Content starts
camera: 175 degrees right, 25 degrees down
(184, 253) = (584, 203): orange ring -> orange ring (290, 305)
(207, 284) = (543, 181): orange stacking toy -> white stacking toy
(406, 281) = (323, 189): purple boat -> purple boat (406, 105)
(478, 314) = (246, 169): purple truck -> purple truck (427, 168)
Content ends
Content starts
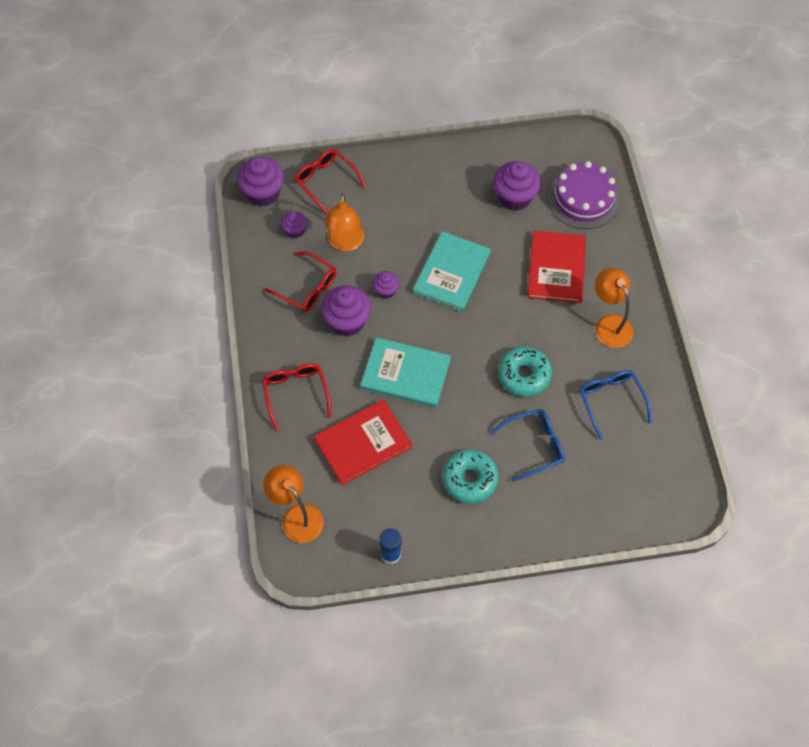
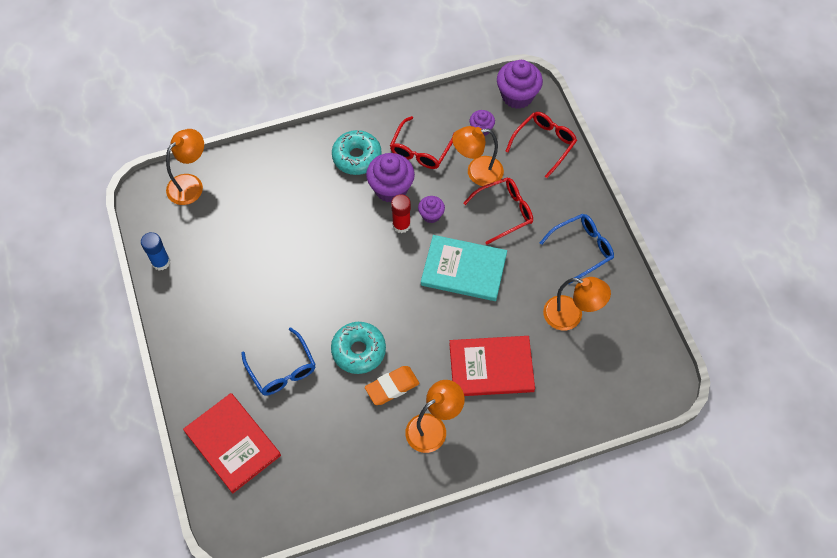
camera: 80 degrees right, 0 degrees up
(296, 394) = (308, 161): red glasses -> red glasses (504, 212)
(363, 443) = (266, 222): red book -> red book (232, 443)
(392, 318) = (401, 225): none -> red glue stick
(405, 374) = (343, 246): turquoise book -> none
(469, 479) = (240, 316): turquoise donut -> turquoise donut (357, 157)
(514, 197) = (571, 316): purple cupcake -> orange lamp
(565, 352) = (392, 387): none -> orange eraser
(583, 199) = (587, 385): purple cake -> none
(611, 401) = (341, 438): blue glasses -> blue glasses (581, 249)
Content ends
Content starts
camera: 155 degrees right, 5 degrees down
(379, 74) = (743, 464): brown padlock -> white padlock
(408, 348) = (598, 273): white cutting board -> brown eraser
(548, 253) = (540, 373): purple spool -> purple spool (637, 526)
Content ends
- **EXERCISE INSTRUCTIONS**
A copy of each line above that holds the word "orange" is the expected answer.

- **TASK SOLUTION**
(184, 253) = (584, 203): orange ring -> orange ring (290, 305)
(207, 284) = (543, 181): orange stacking toy -> white stacking toy
(514, 197) = (571, 316): purple cupcake -> orange lamp
(565, 352) = (392, 387): none -> orange eraser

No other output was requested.